■ What to produce: Copy each line of the data below in which the word "VBUS" can be found.

■ Material for this task:
════════════════════

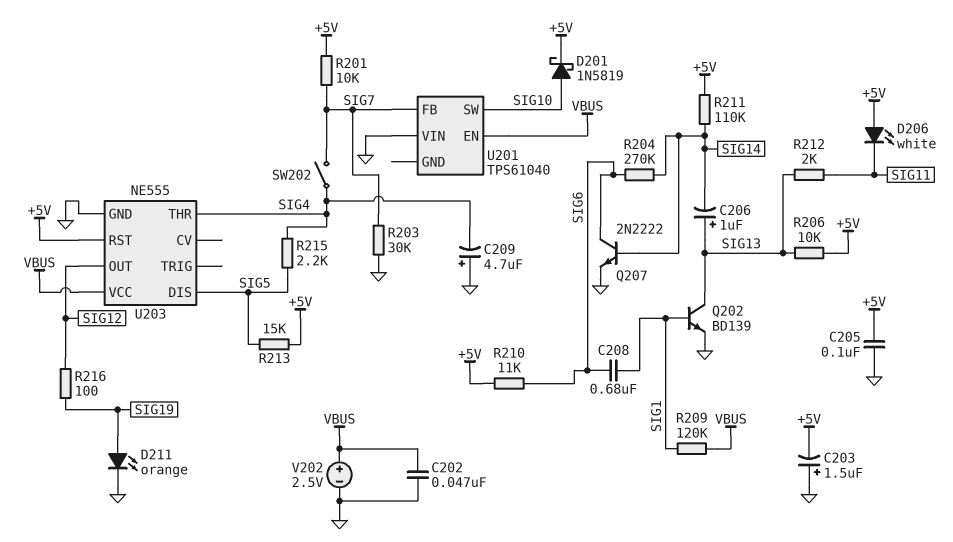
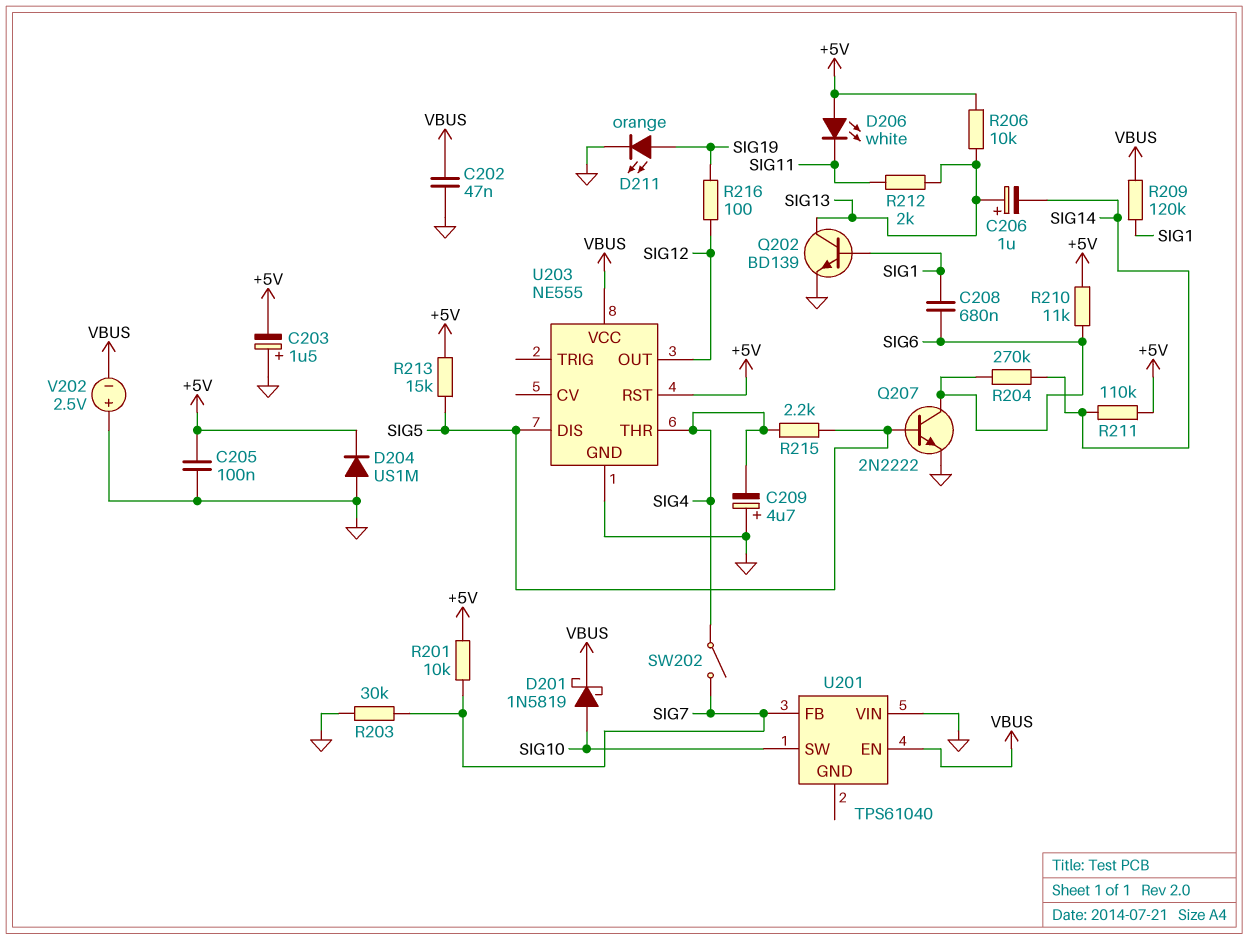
D201: schottky 1N5819 (A SIG10, K +5V) -> schottky 1N5819 (A SIG10, K VBUS)
D204: none -> diode US1M (A GND, K +5V)
Q207: NPN 2N2222 (B SIG14, C SIG6, E GND) -> NPN 2N2222 (B SIG5, C SIG6, E GND)
V202: 2.5V (plus VBUS, minus GND) -> 2.5V (plus GND, minus VBUS)

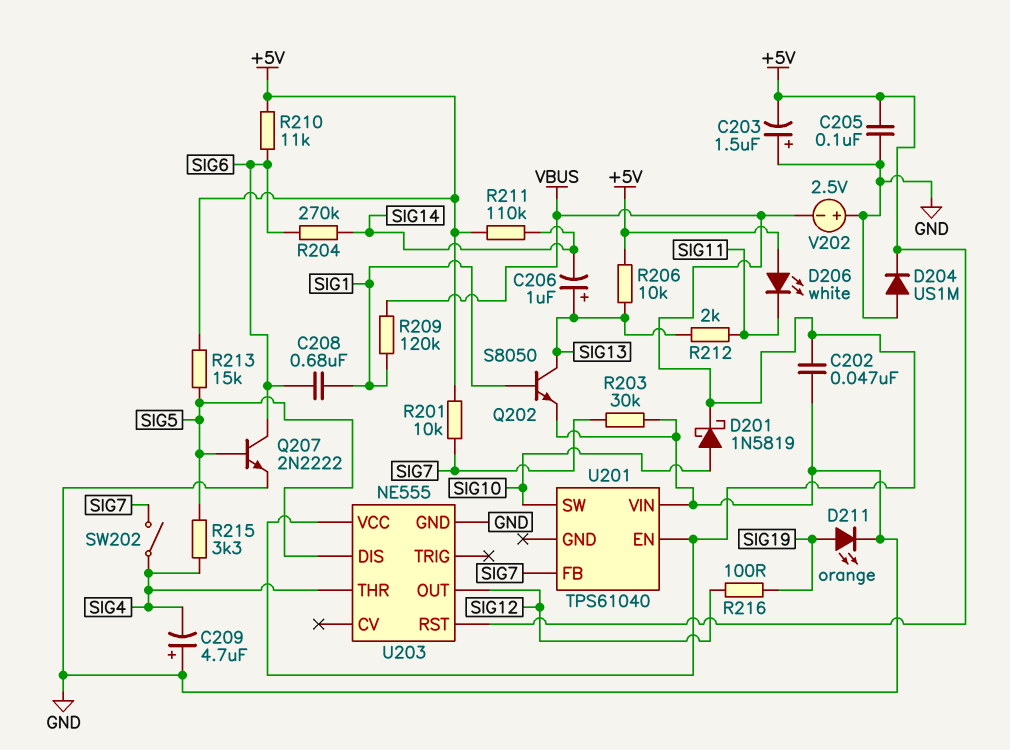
Q202: NPN BD139 (B SIG1, C SIG13, E GND) -> NPN S8050 (B SIG1, C SIG13, E GND)
R215: 2.2k (SIG4, SIG5) -> 3.3k (SIG4, SIG5)

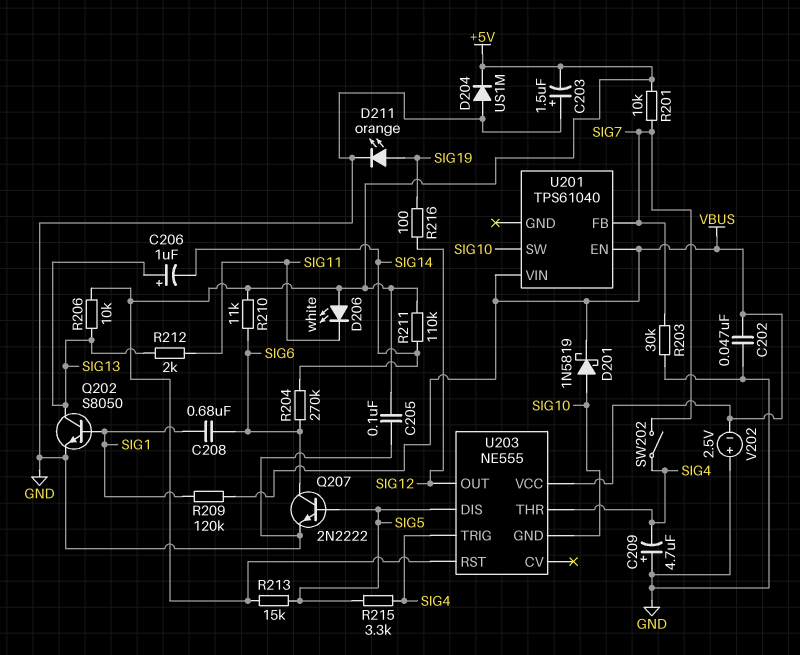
U201 pin VIN: GND -> VBUS
U203 pin GND: GND -> SIG10
U203 pin TRIG: none -> SIG4

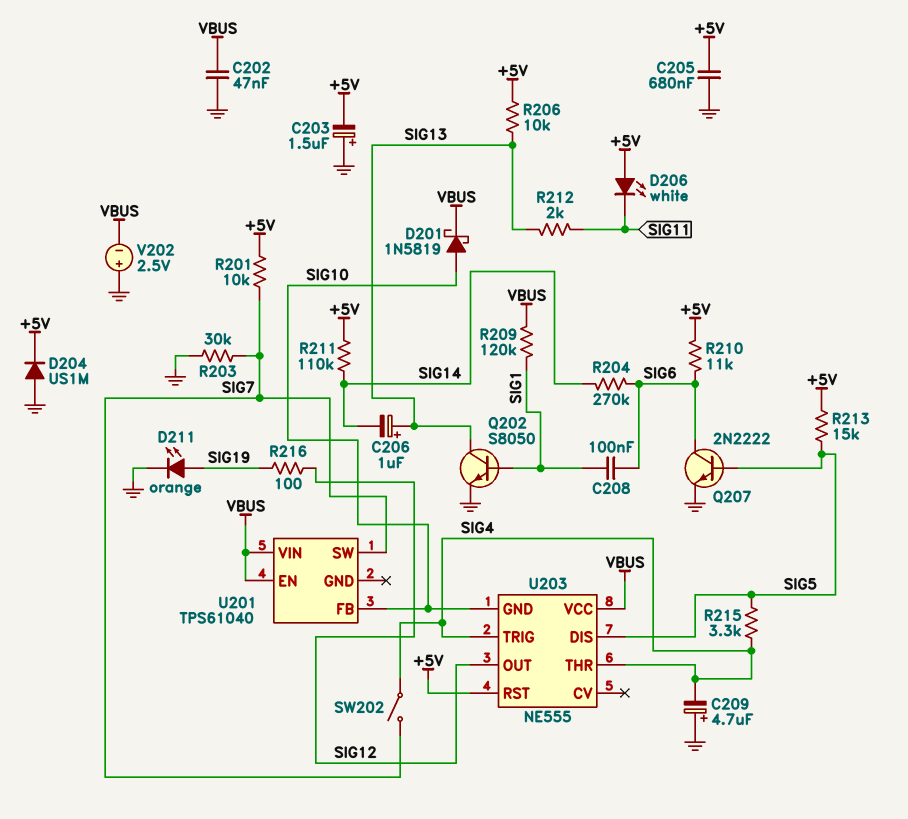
C205: 100nF (+5V, GND) -> 680nF (+5V, GND)
C208: 680nF (SIG1, SIG6) -> 100nF (SIG1, SIG6)
U201 pin FB: SIG7 -> SIG10
U201 pin SW: SIG10 -> SIG7

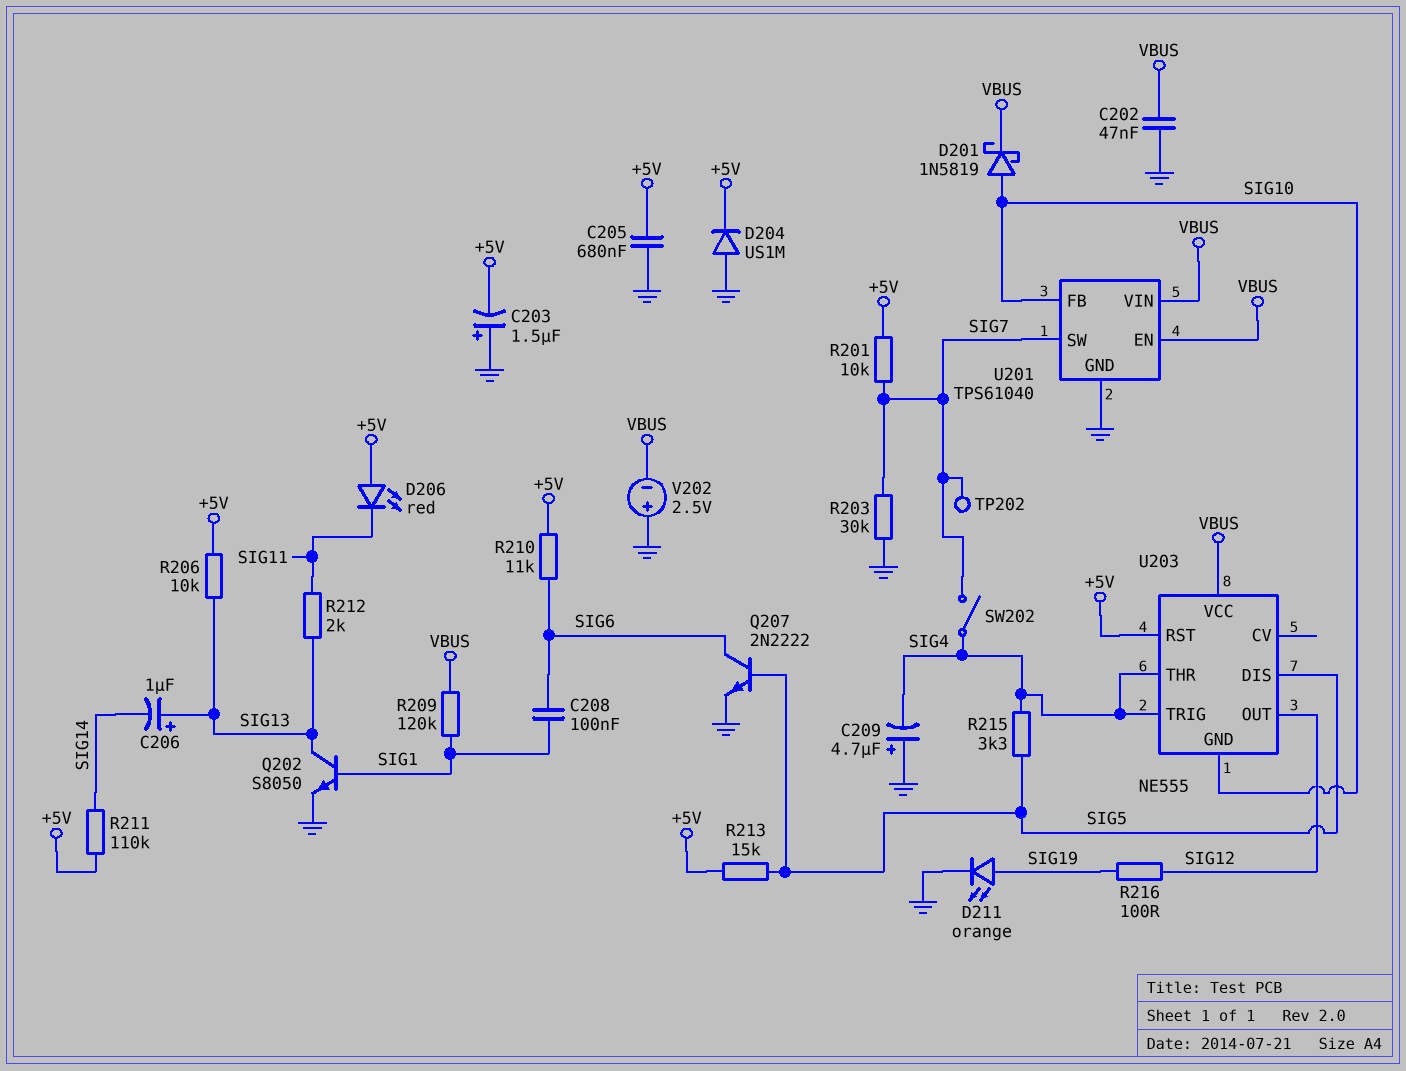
D206: LED white (A +5V, K SIG11) -> LED red (A +5V, K SIG11)
R204: 270k (SIG6, SIG14) -> none
TP202: none -> test point (SIG7)
U201 pin GND: none -> GND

════════════════════

■ Your solution:
D201: schottky 1N5819 (A SIG10, K +5V) -> schottky 1N5819 (A SIG10, K VBUS)
V202: 2.5V (plus VBUS, minus GND) -> 2.5V (plus GND, minus VBUS)
U201 pin VIN: GND -> VBUS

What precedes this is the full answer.